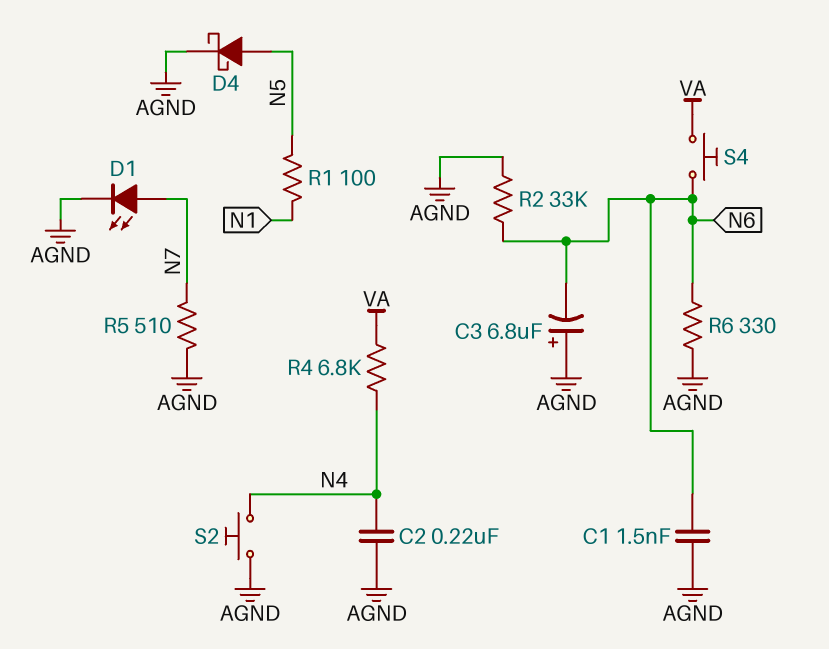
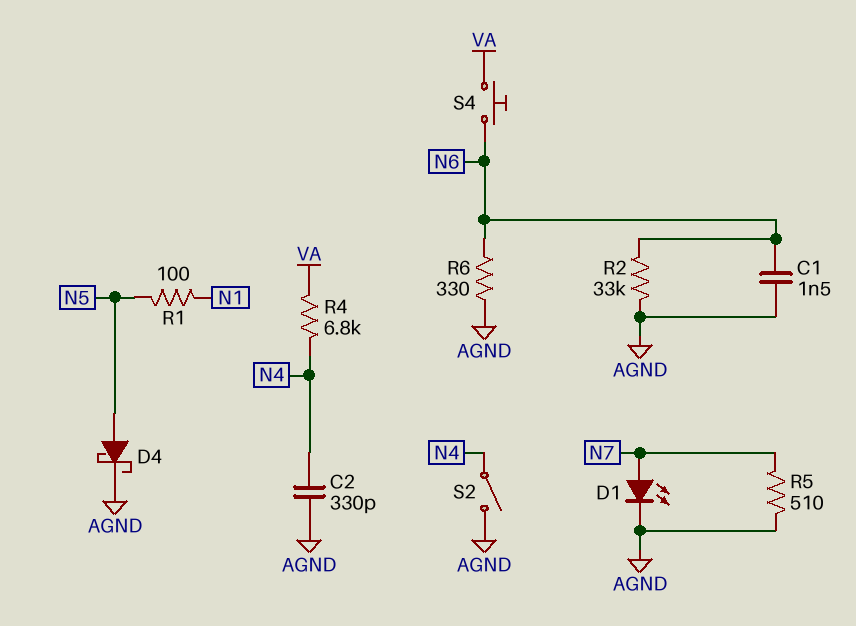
C2: 220nF (AGND, N4) -> 330pF (AGND, N4)
C3: 6.8uF (plus AGND, minus N6) -> none
S2: button (AGND, N4) -> switch (AGND, N4)

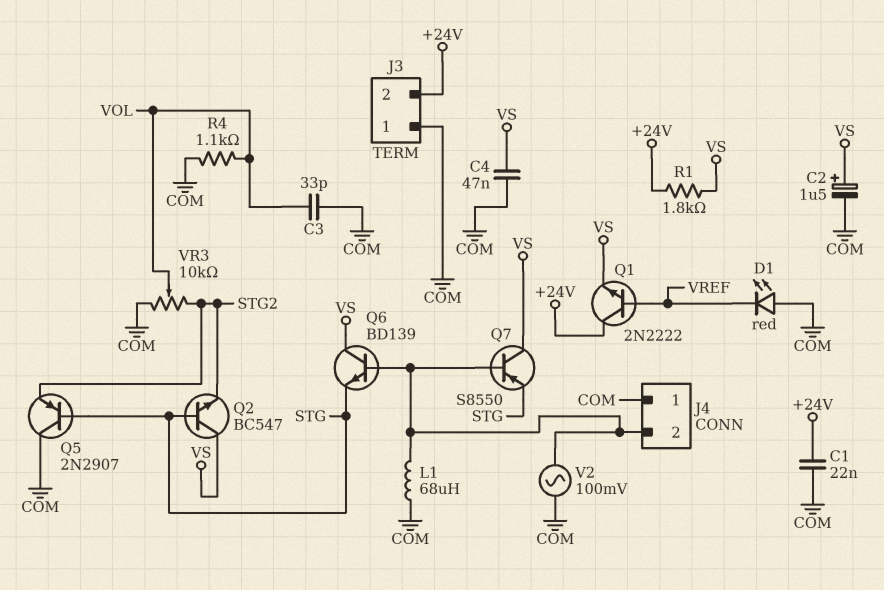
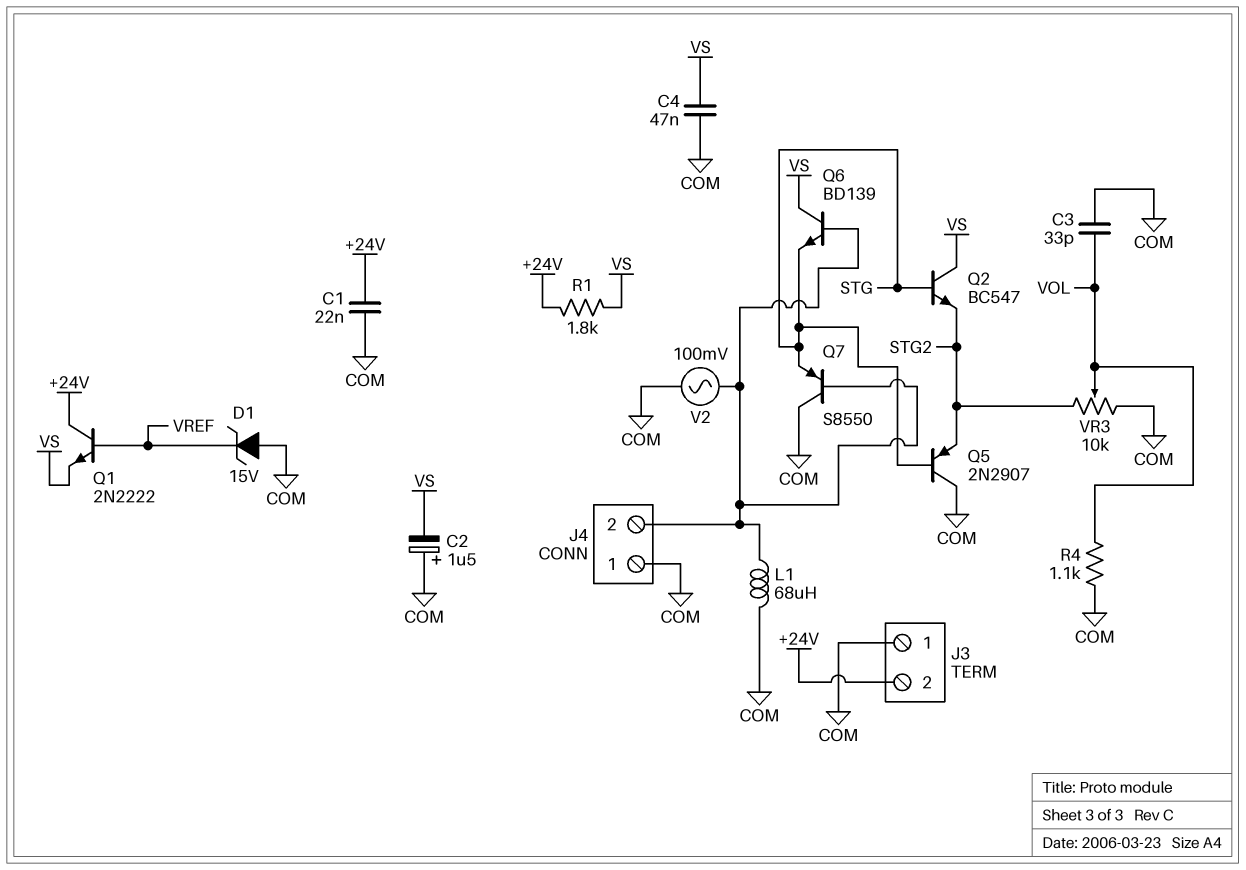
C2: 1.5uF (plus VS, minus COM) -> 1.5uF (plus COM, minus VS)
D1: LED red (A COM, K VREF) -> zener 15V (A COM, K VREF)
Q7: PNP S8550 (B J4/2, C VS, E STG) -> PNP S8550 (B J4/2, C COM, E STG)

------

**Action item**
Both the line containing "C3: 6.8uF (plus AGND, minus N6) -> none" and the last line of the records above belong in the exact copy, along with every line between them; pictures do not.

**Response below**
C3: 6.8uF (plus AGND, minus N6) -> none
S2: button (AGND, N4) -> switch (AGND, N4)

C2: 1.5uF (plus VS, minus COM) -> 1.5uF (plus COM, minus VS)
D1: LED red (A COM, K VREF) -> zener 15V (A COM, K VREF)
Q7: PNP S8550 (B J4/2, C VS, E STG) -> PNP S8550 (B J4/2, C COM, E STG)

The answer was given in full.